[DATA FOR ANALYSIS]

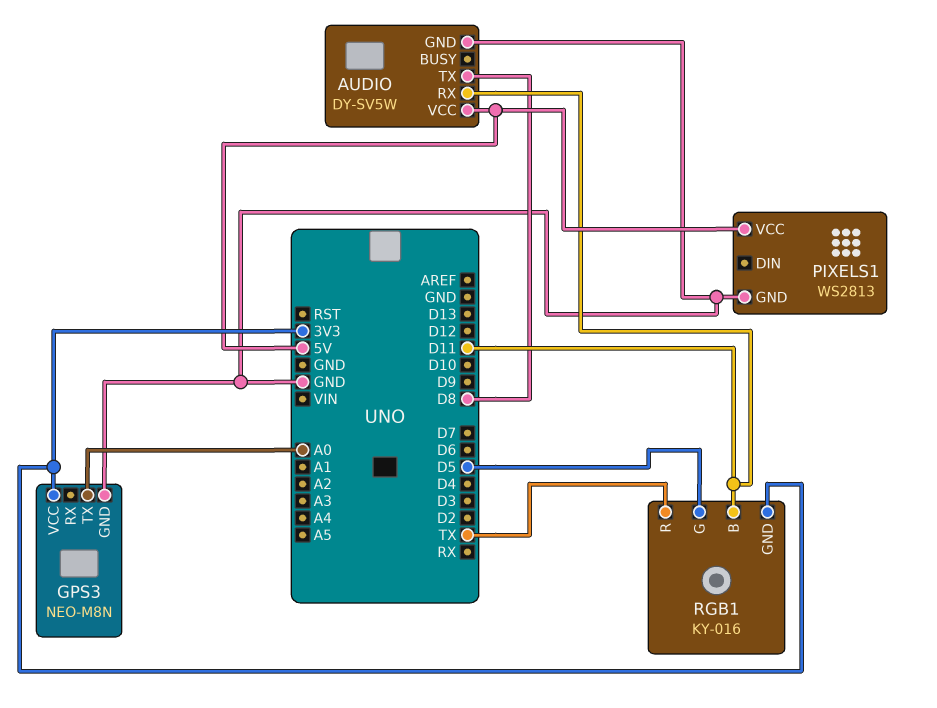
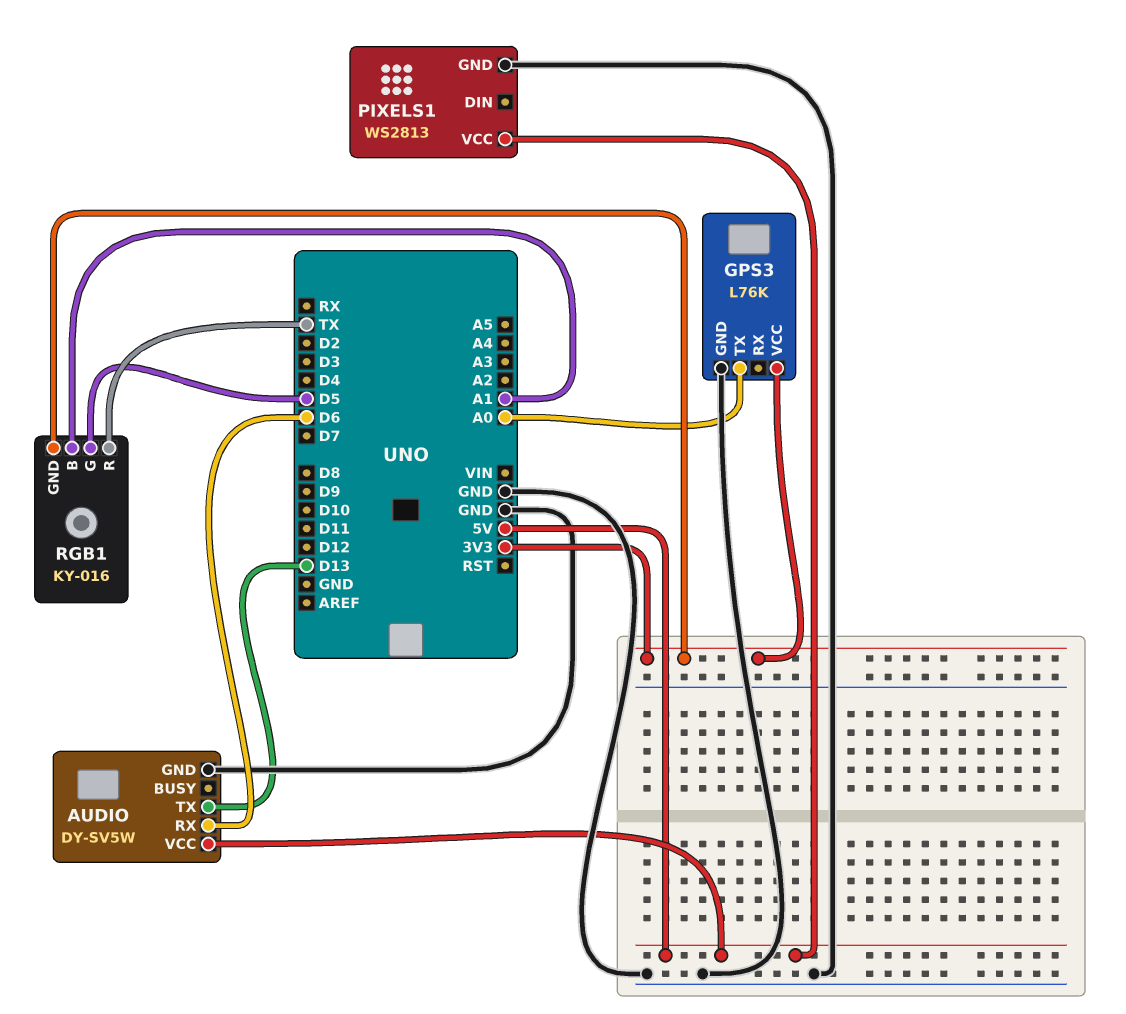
AUDIO pin RX: D11 -> D6
AUDIO pin TX: D8 -> D13
GPS3: NEO-M8N -> L76K
RGB1 pin B: D11 -> A1

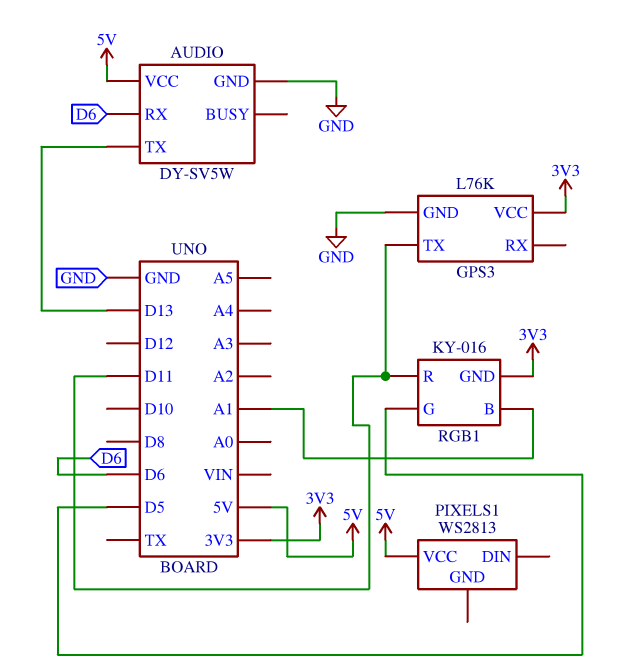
GPS3 pin TX: A0 -> D11
PIXELS1 pin GND: GND -> none
RGB1 pin R: TX -> D11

[/DATA FOR ANALYSIS]

# ACTIVITY
Output the listing exactly, without images.

# SOLUTION TO THE PROBLEM
AUDIO pin RX: D11 -> D6
AUDIO pin TX: D8 -> D13
GPS3: NEO-M8N -> L76K
RGB1 pin B: D11 -> A1

GPS3 pin TX: A0 -> D11
PIXELS1 pin GND: GND -> none
RGB1 pin R: TX -> D11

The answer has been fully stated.